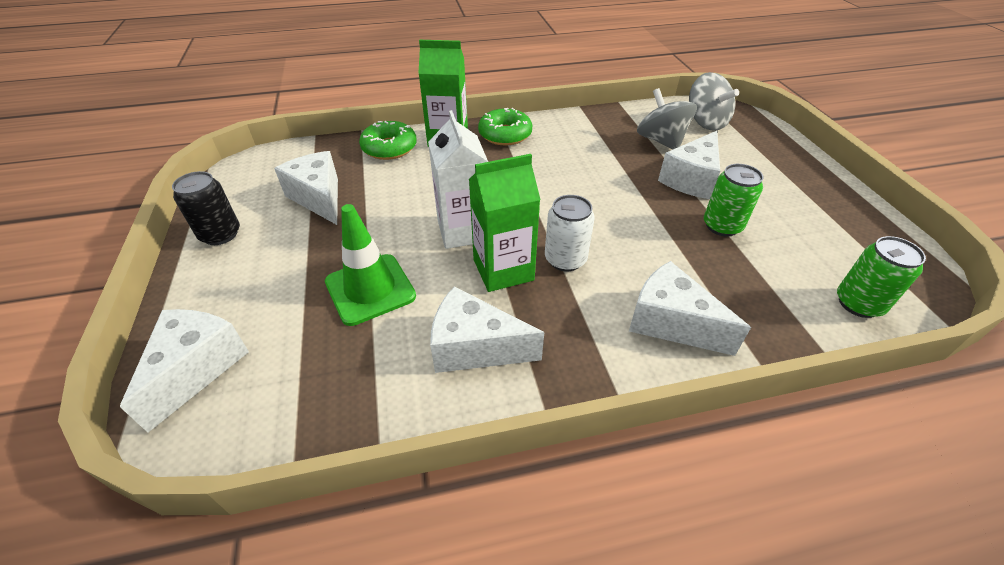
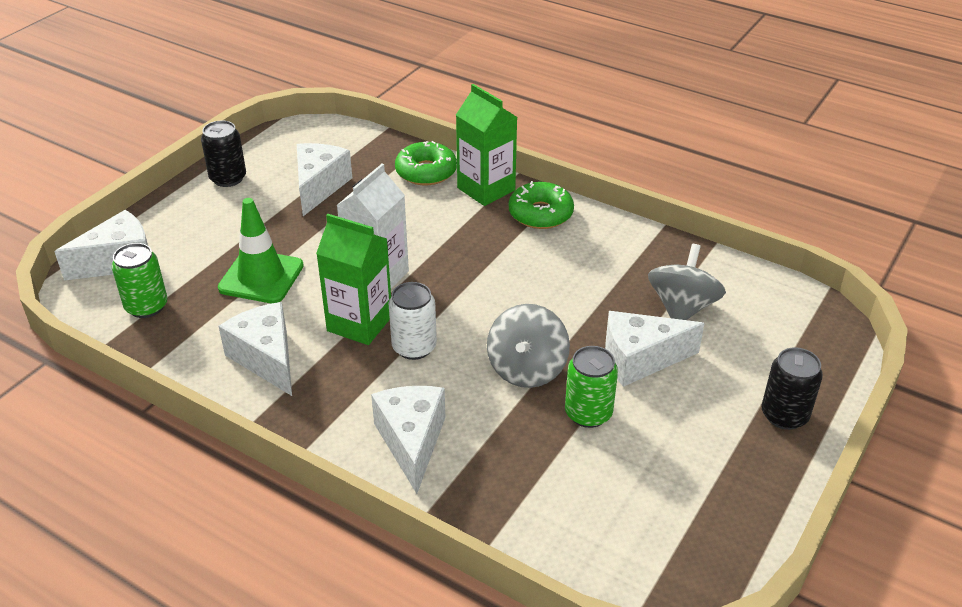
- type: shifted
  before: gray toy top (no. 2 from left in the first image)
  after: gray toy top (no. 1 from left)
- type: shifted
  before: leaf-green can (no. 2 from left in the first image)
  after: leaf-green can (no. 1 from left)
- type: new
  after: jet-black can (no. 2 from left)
###
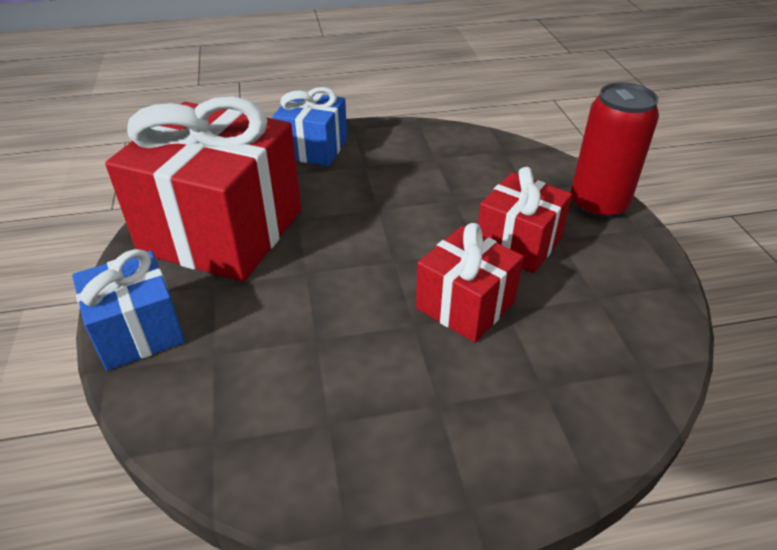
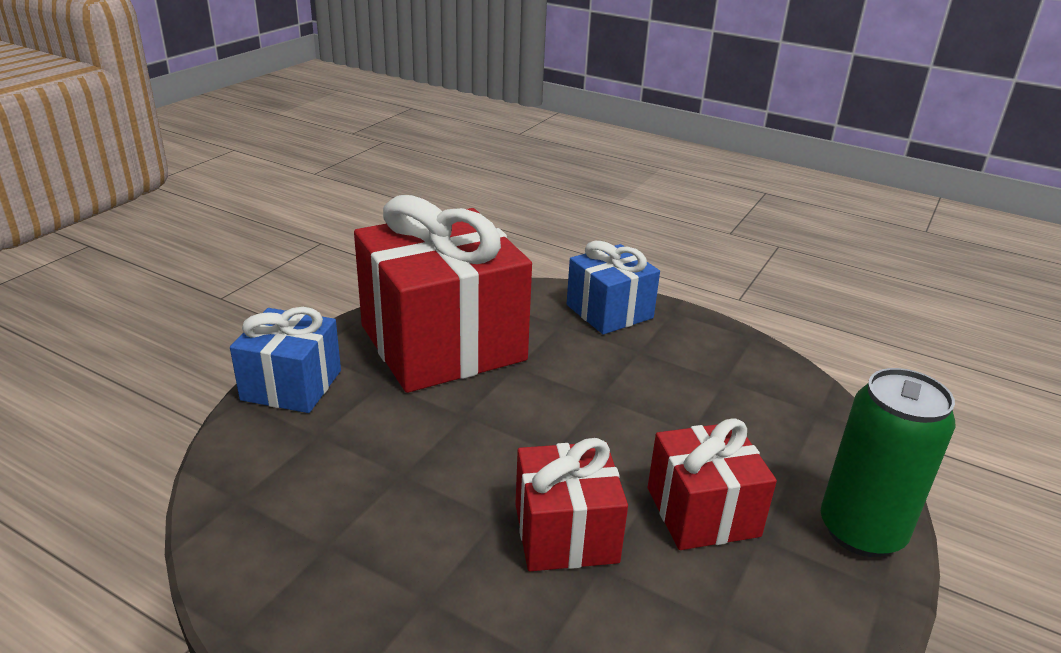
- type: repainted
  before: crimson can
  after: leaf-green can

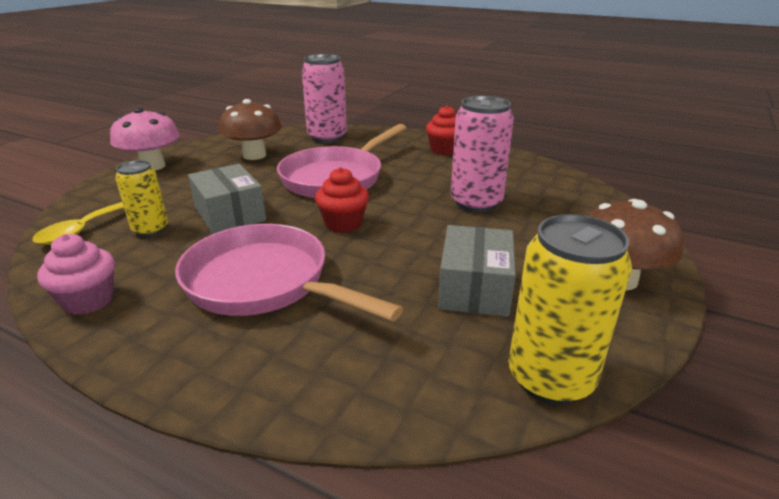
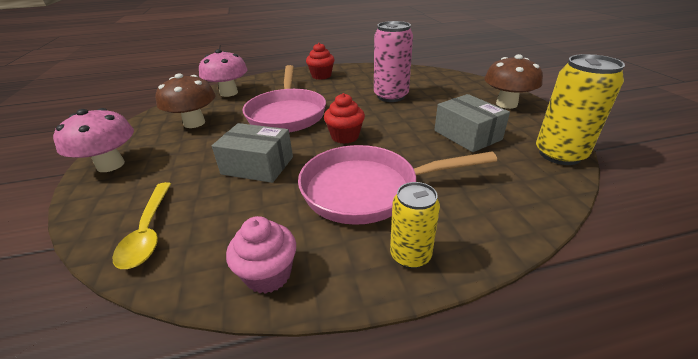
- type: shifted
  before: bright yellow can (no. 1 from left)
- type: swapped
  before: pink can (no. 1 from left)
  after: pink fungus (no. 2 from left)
###
**Your goal**
Filtering the entries above by the word "gray", copy each line that matches.

**Answer space**
  before: gray toy top (no. 2 from left in the first image)
  after: gray toy top (no. 1 from left)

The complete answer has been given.